Find "orange bottle: 2 -> 1" in the listing below, then set down only that line and each later line, unchanged, leaving out pictures.

(Entries supplied)

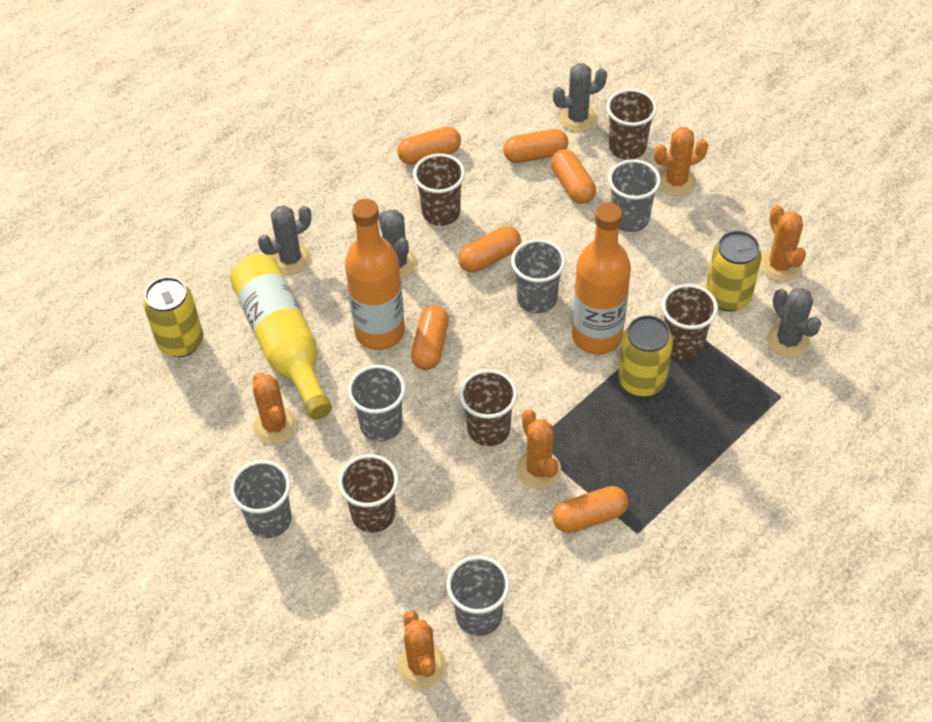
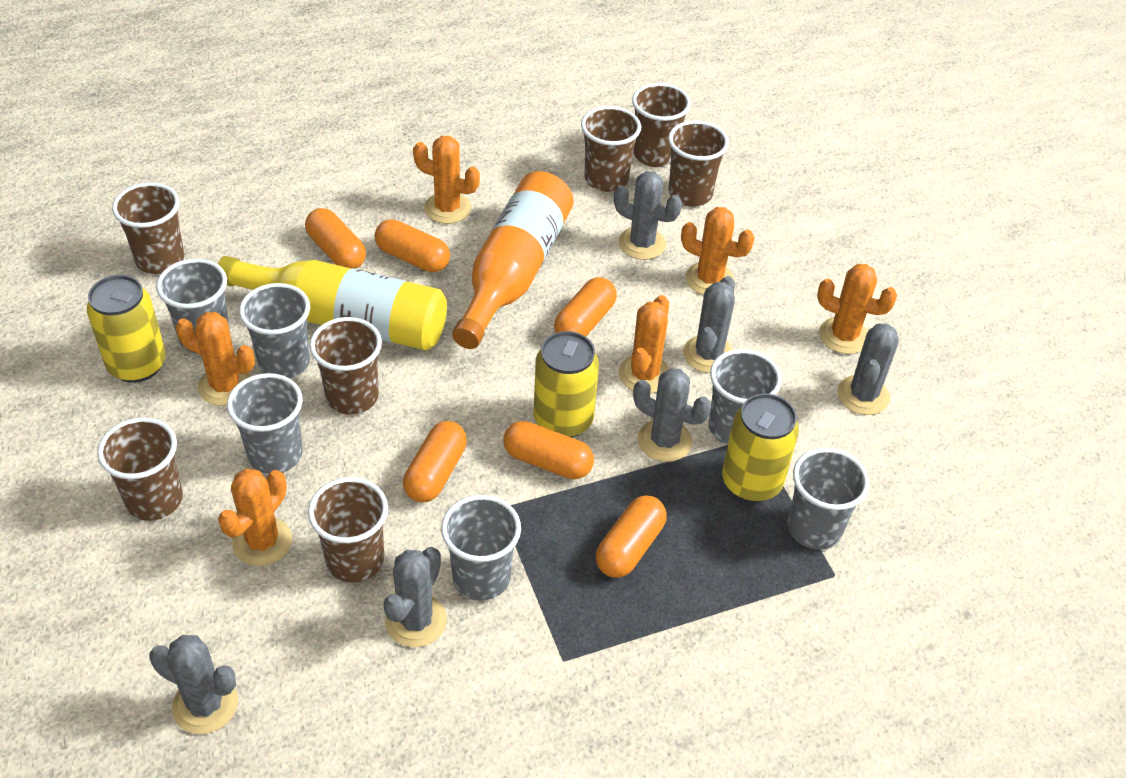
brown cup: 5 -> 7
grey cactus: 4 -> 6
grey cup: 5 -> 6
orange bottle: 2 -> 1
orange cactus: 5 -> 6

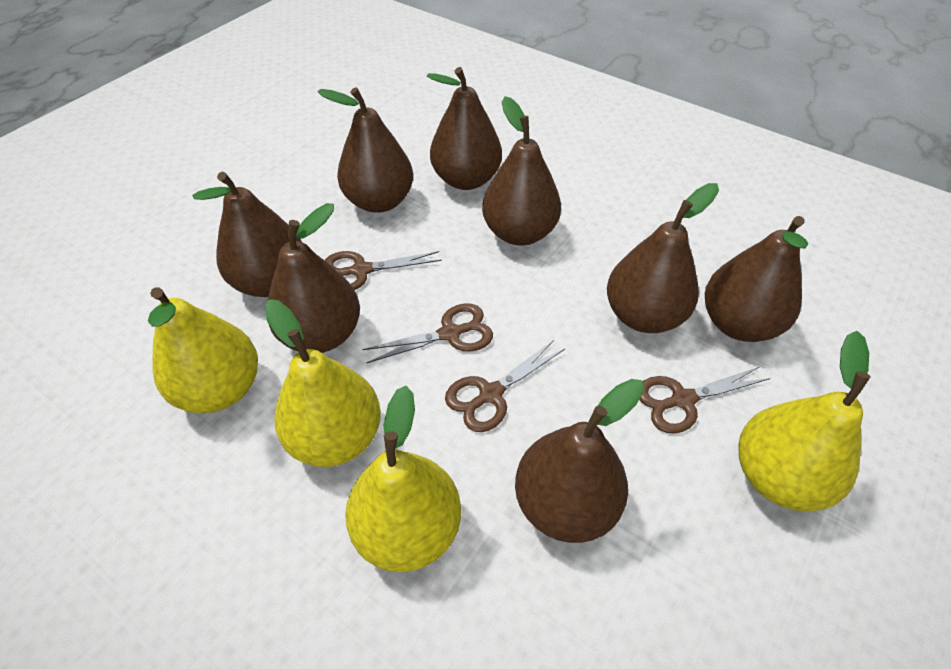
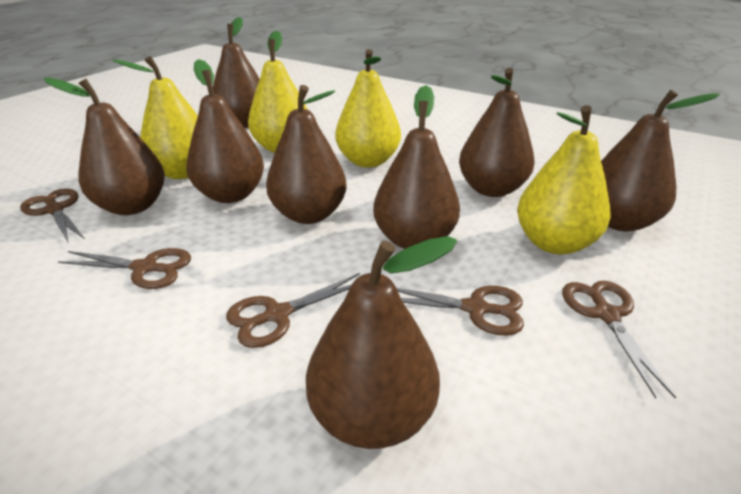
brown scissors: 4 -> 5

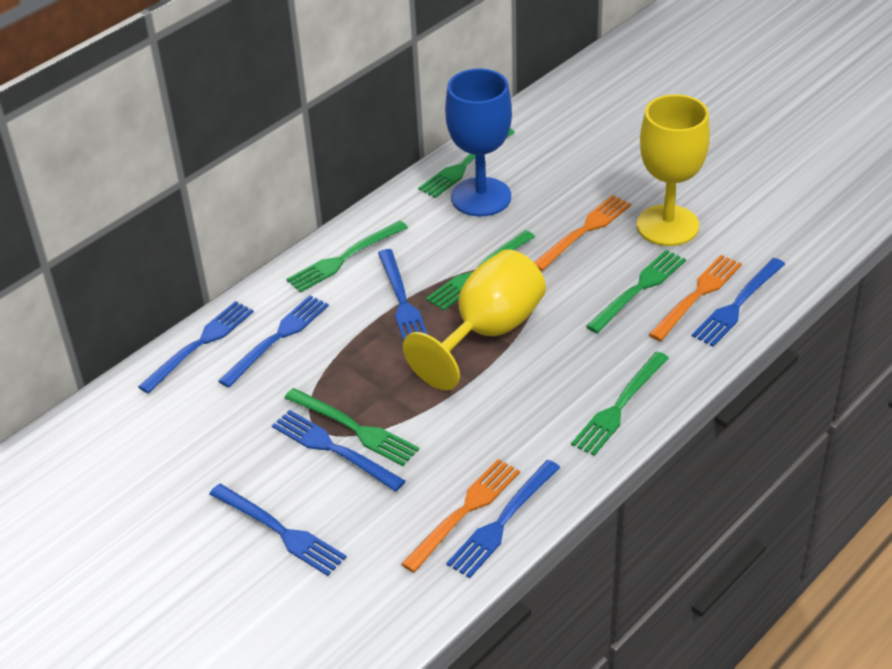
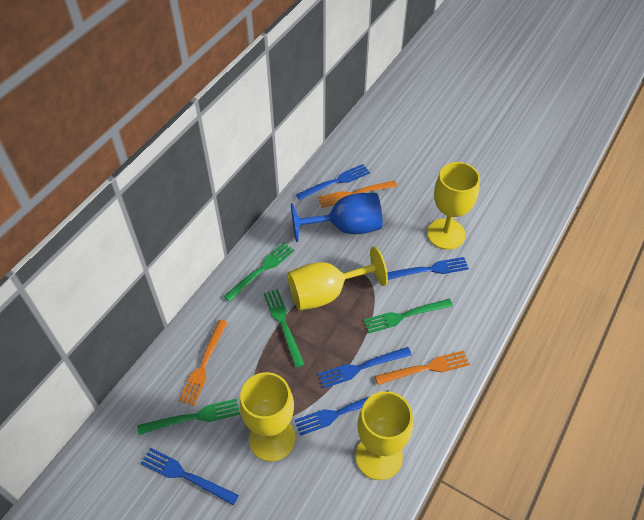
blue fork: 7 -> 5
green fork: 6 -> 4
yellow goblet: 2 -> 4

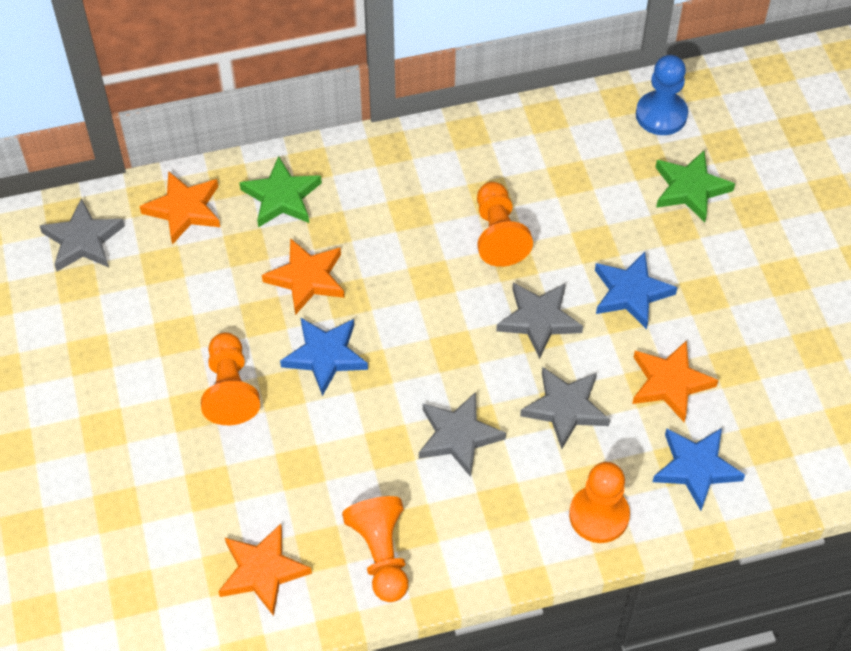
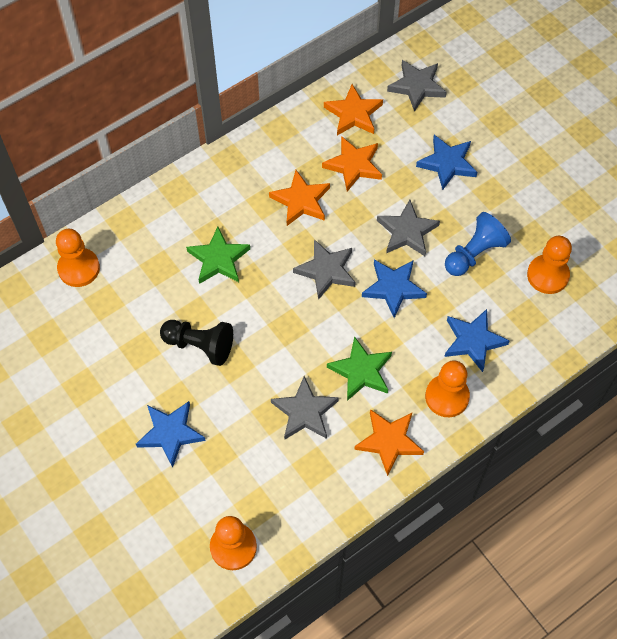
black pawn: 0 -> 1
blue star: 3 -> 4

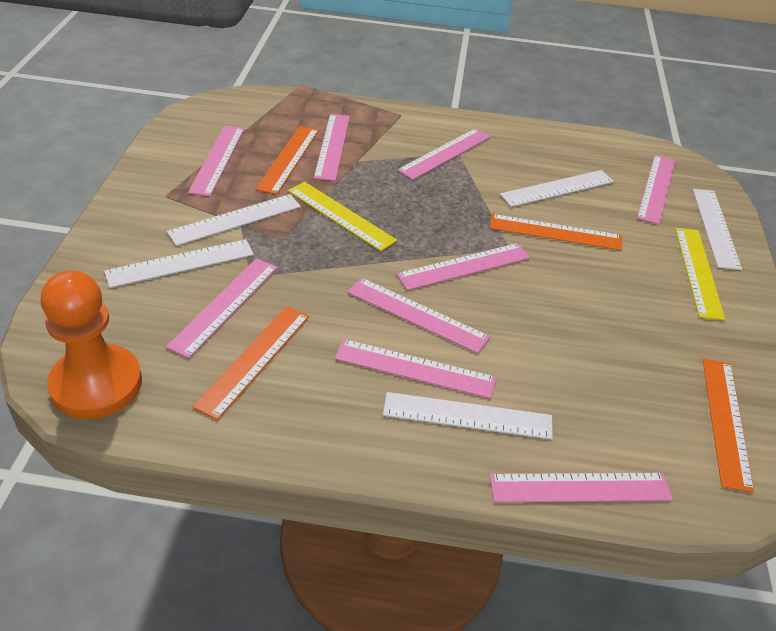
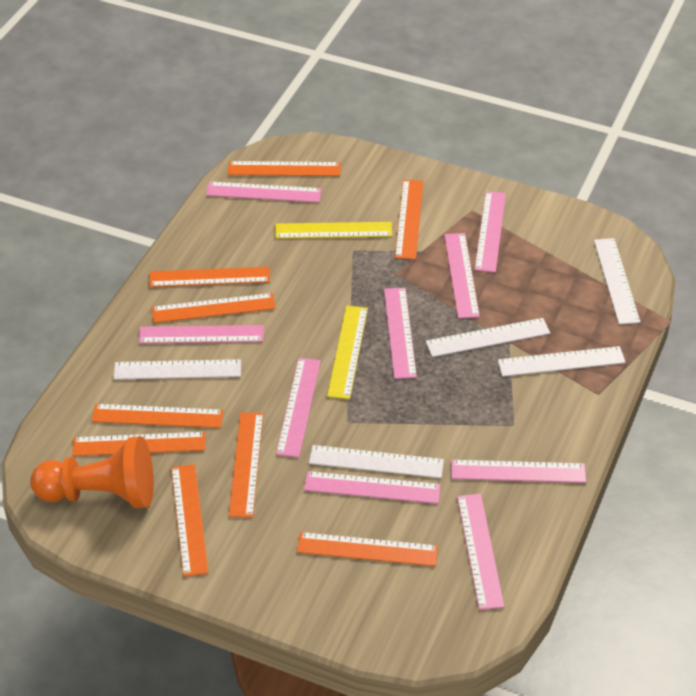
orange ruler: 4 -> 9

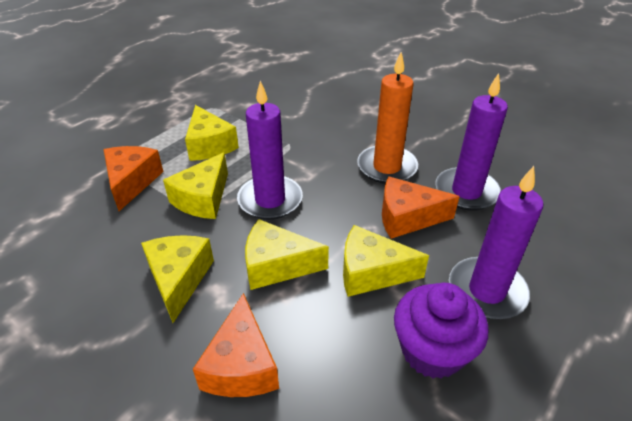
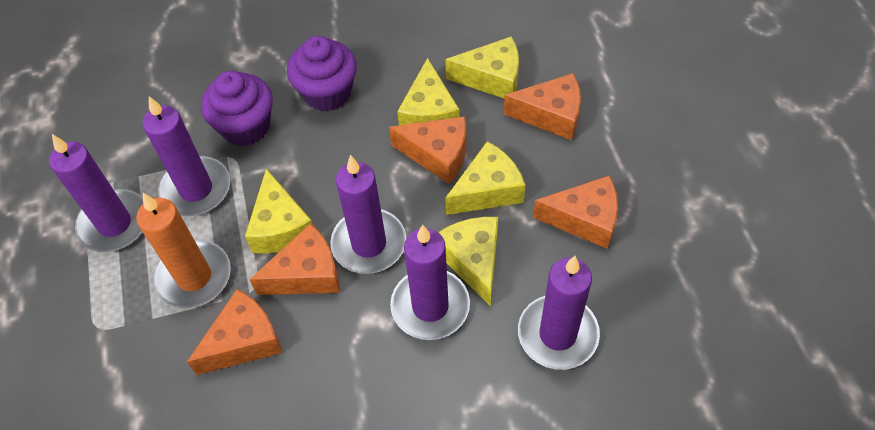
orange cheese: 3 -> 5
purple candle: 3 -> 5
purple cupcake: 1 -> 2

(End Entries supplied)

Output for this task
orange bottle: 2 -> 1
orange cactus: 5 -> 6

brown scissors: 4 -> 5

blue fork: 7 -> 5
green fork: 6 -> 4
yellow goblet: 2 -> 4

black pawn: 0 -> 1
blue star: 3 -> 4

orange ruler: 4 -> 9

orange cheese: 3 -> 5
purple candle: 3 -> 5
purple cupcake: 1 -> 2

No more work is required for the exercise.